* AIM OF THE EXERCISE *
Extract exactly and only the lines from the one containing "AUDIO pin TX: A0 -> D6" through the end of the entries below. Pictures should not appear in the copy.

(Records from a data collection)
------------------------------------------------
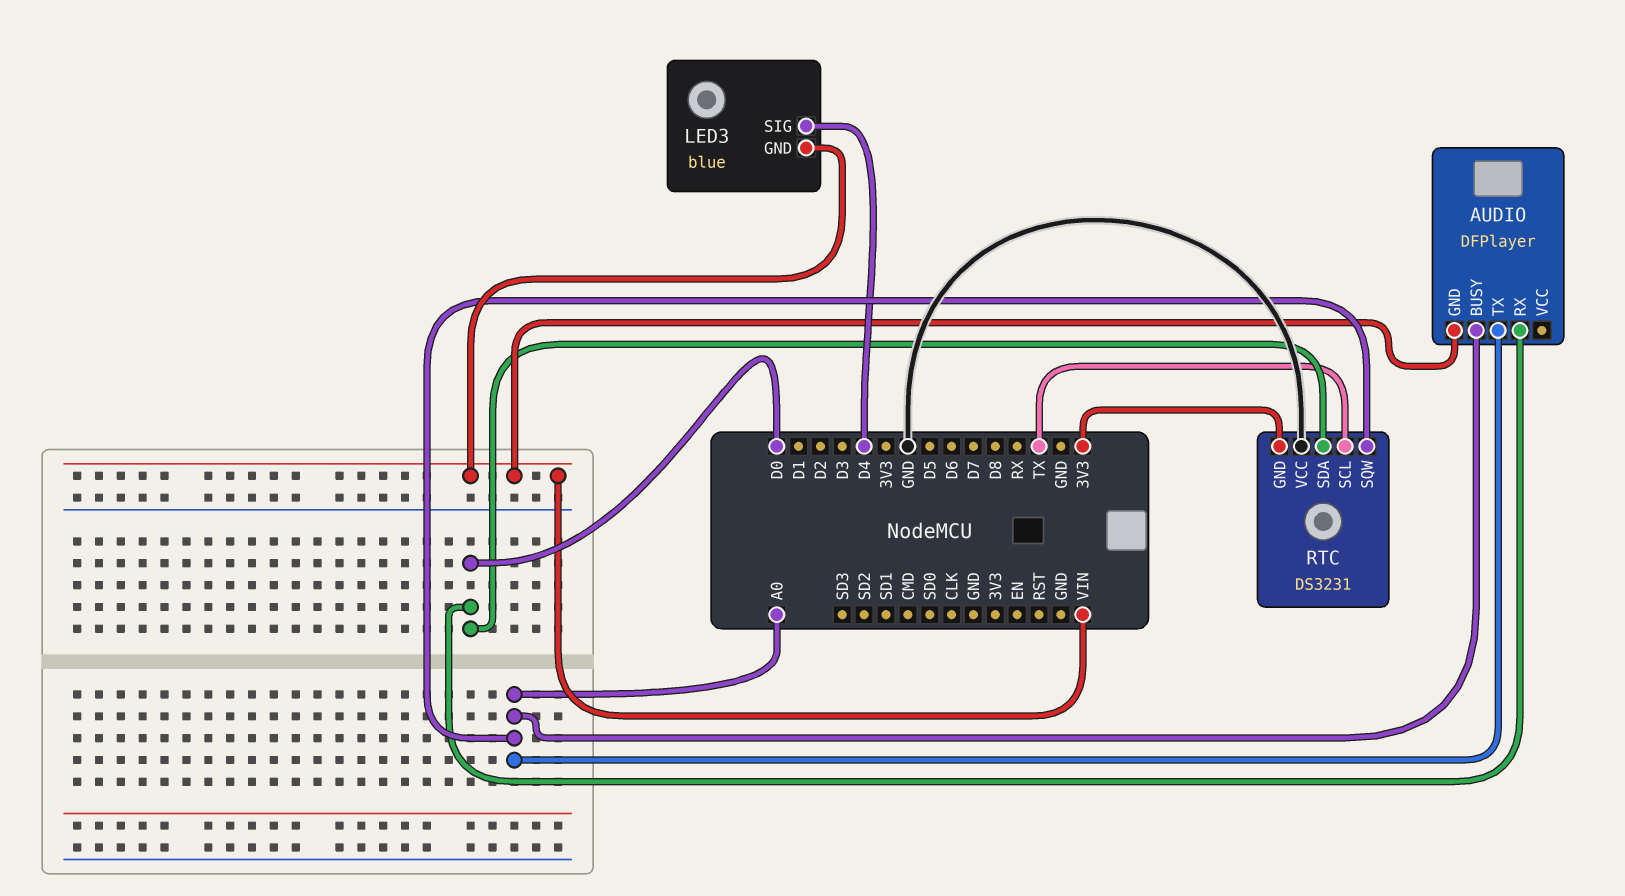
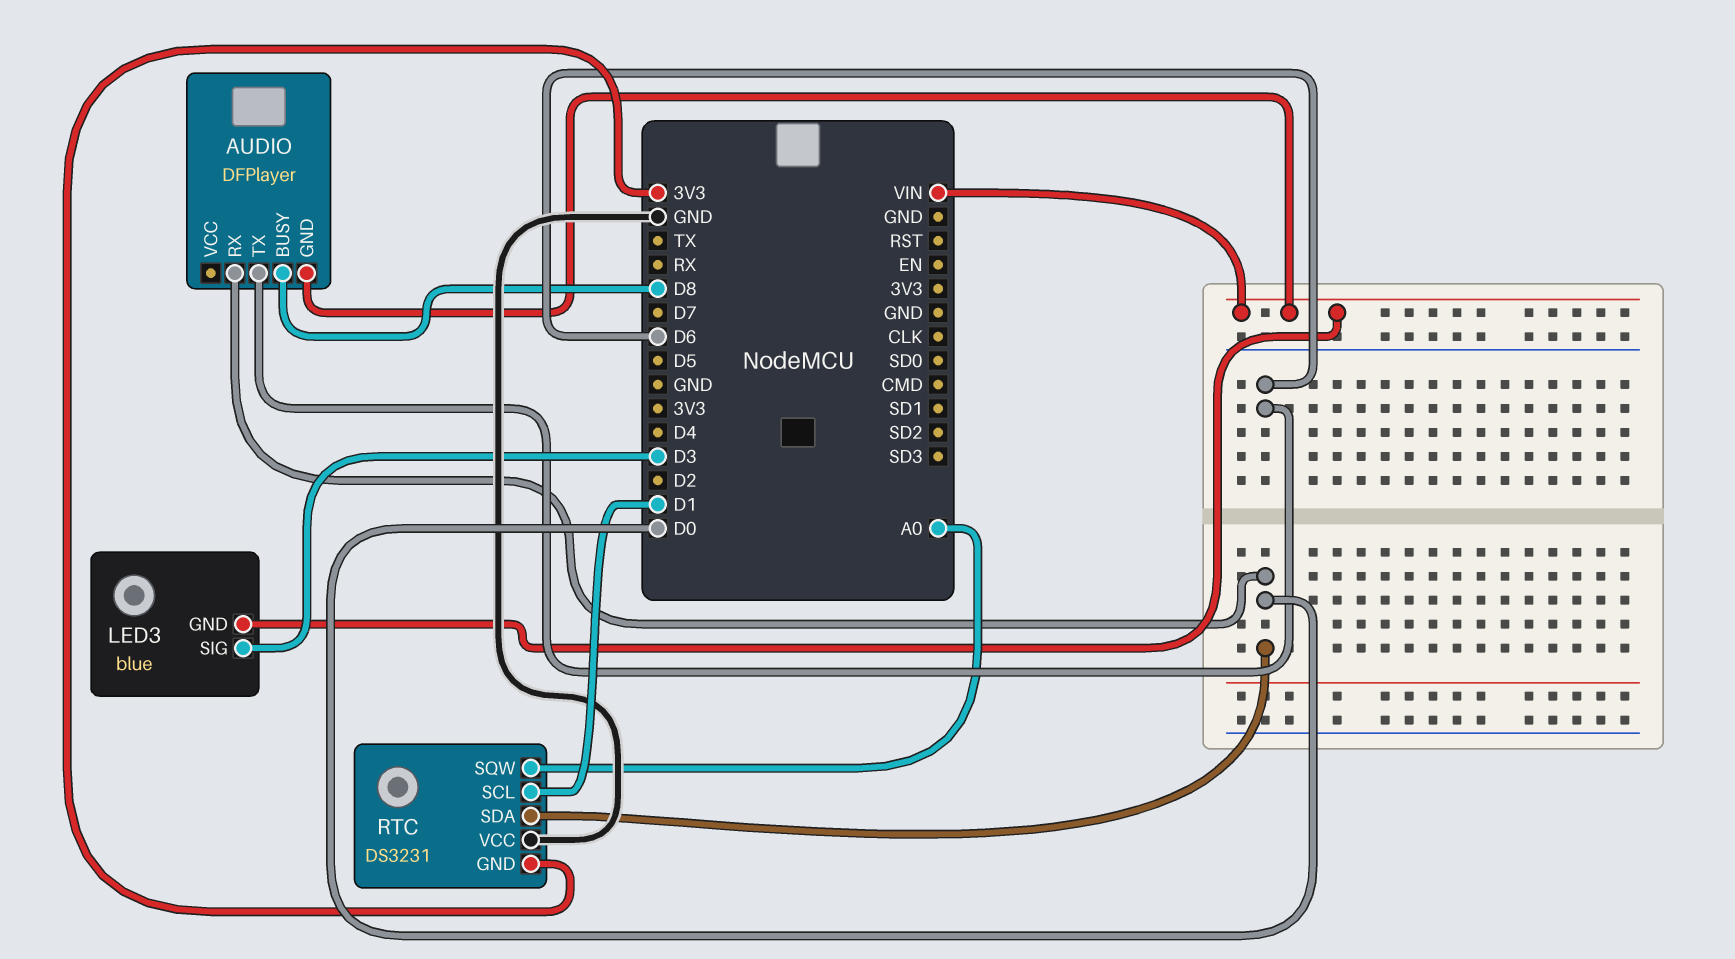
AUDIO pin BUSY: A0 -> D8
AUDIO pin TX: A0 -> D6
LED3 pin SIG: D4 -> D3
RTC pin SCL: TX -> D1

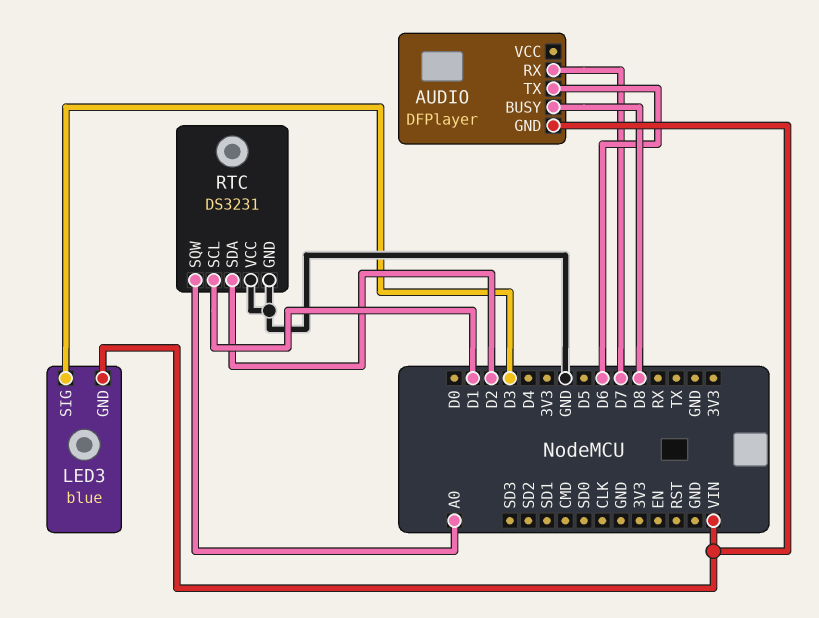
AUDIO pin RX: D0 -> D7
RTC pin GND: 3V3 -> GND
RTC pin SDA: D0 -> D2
------------------------------------------------
* OUTPUT OF THE TASK *
AUDIO pin TX: A0 -> D6
LED3 pin SIG: D4 -> D3
RTC pin SCL: TX -> D1

AUDIO pin RX: D0 -> D7
RTC pin GND: 3V3 -> GND
RTC pin SDA: D0 -> D2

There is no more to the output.